(Beginning of SUPPLIED MATERIAL)
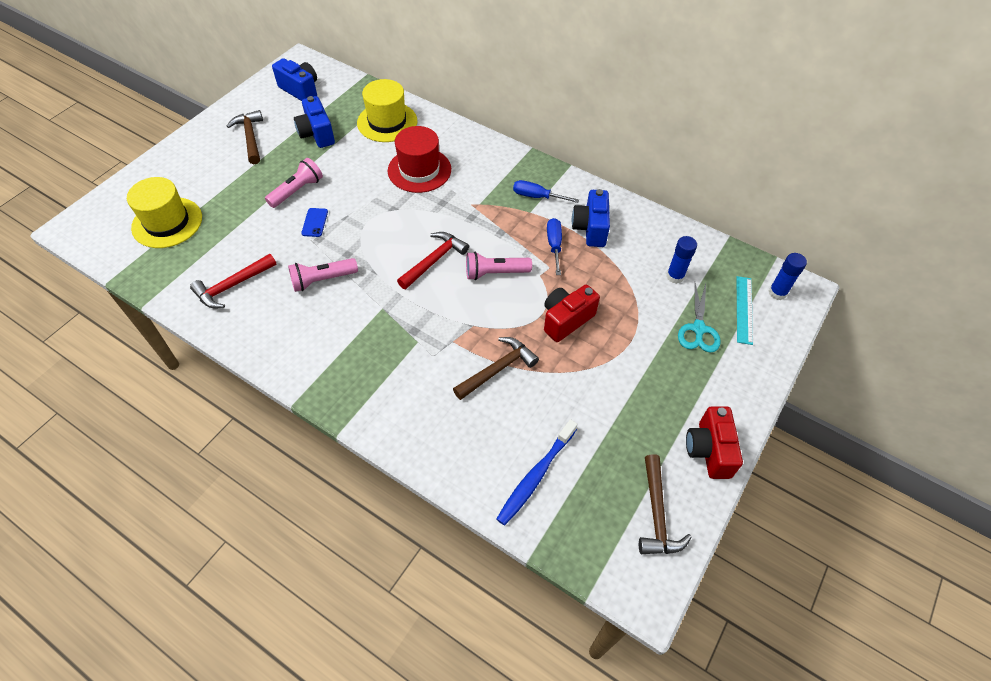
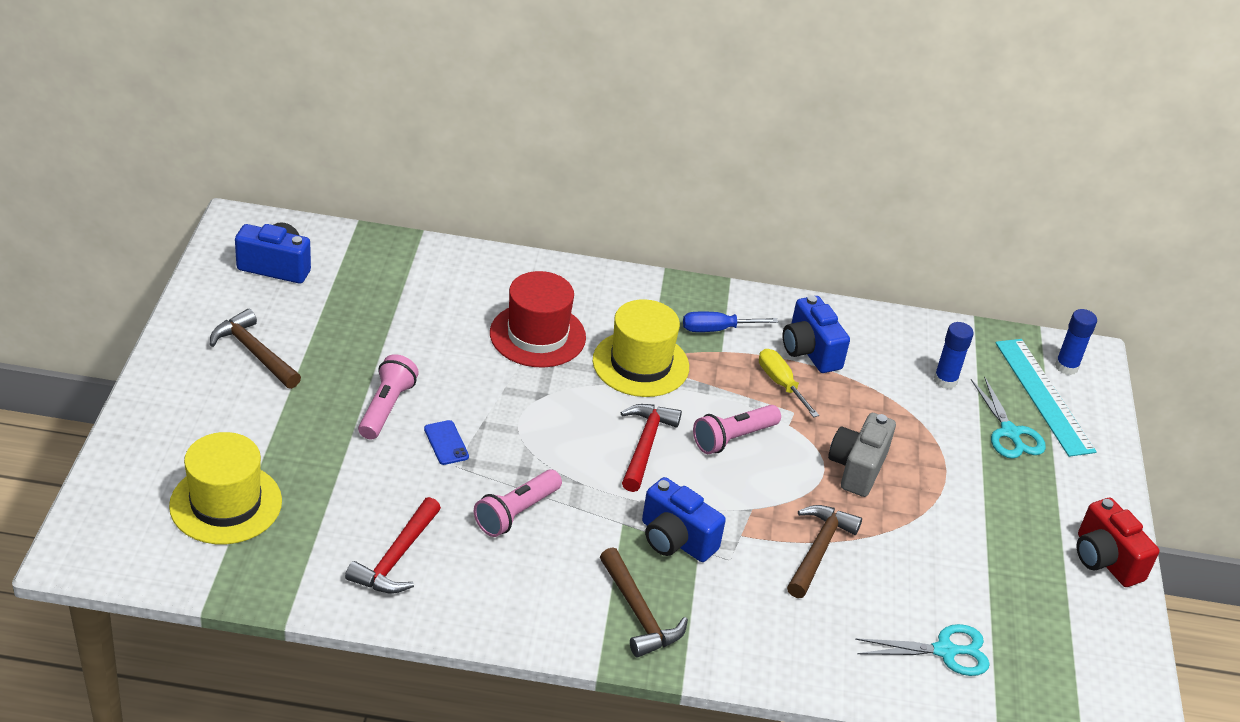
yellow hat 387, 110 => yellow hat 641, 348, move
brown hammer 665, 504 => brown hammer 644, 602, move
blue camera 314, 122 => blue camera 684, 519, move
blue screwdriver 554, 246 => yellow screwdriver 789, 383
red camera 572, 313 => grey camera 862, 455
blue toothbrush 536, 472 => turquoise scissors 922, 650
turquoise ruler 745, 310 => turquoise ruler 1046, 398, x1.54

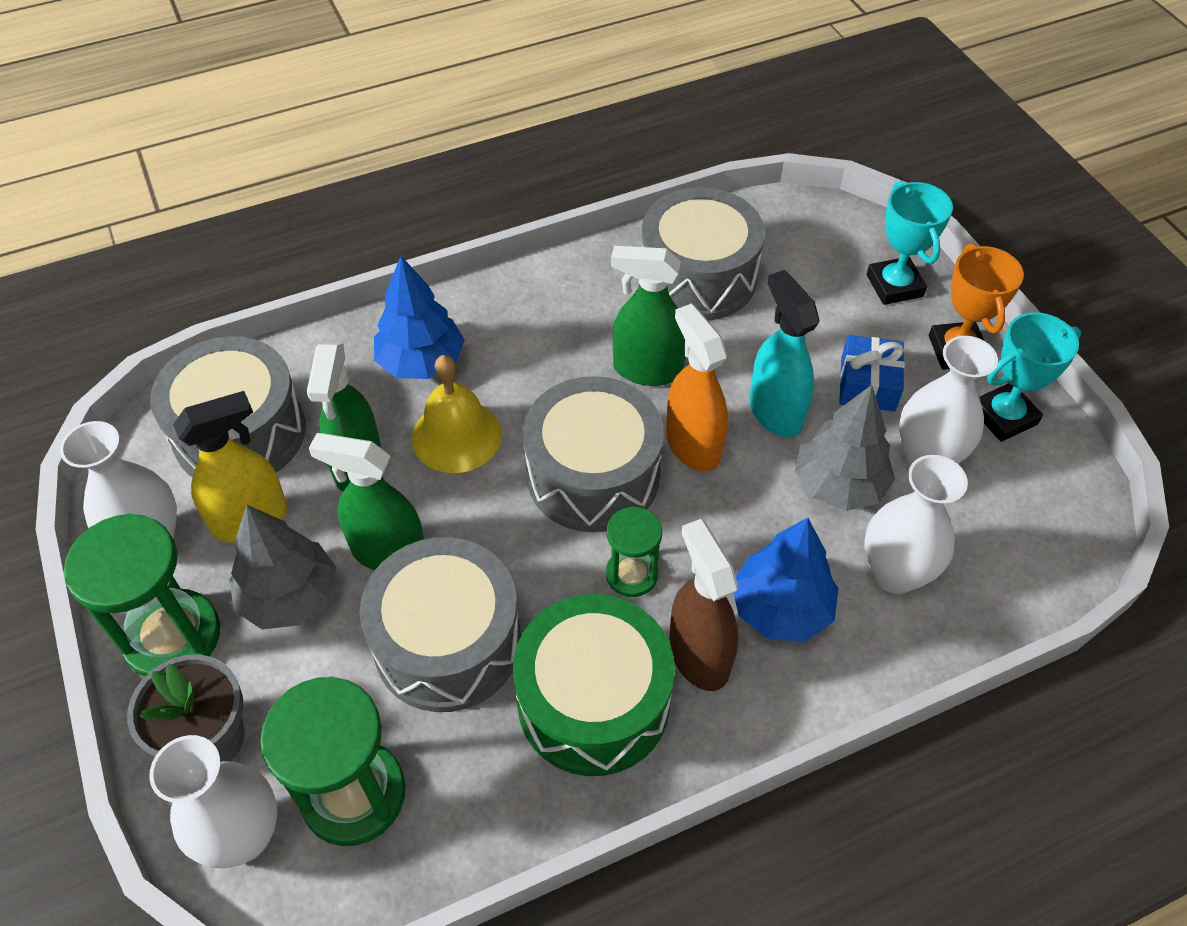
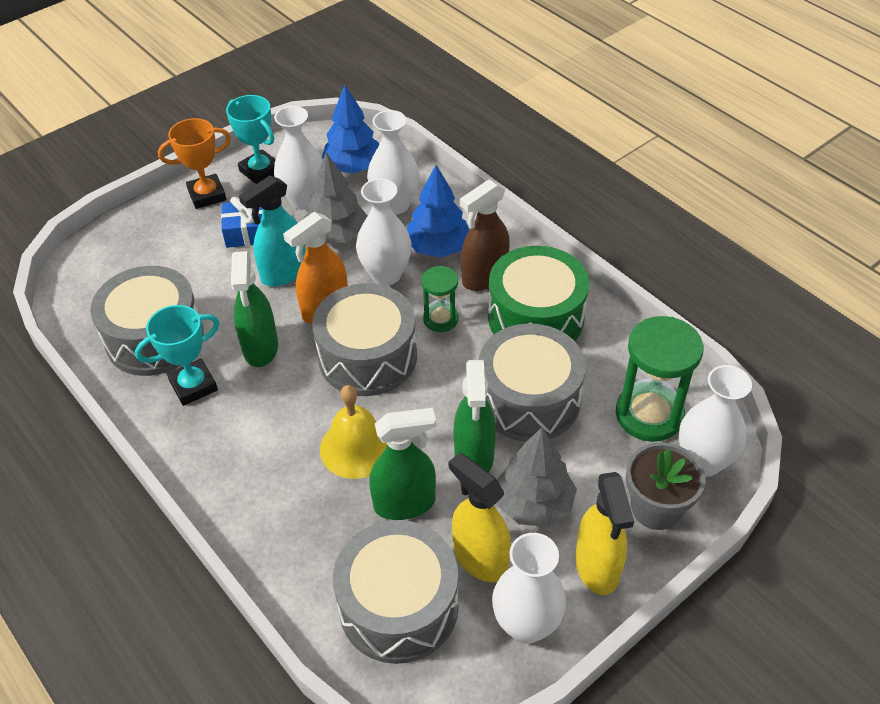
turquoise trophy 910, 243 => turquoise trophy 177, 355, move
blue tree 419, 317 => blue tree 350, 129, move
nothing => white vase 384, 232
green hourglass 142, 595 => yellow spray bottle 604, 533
(End of SUPPLIED MATERIAL)
# [TASK DIRECTIONS]
Your answer should reproduce each line of the listing that holds the word "camera".

# [OUTPUT OF THE EXERCISE]
blue camera 314, 122 => blue camera 684, 519, move
red camera 572, 313 => grey camera 862, 455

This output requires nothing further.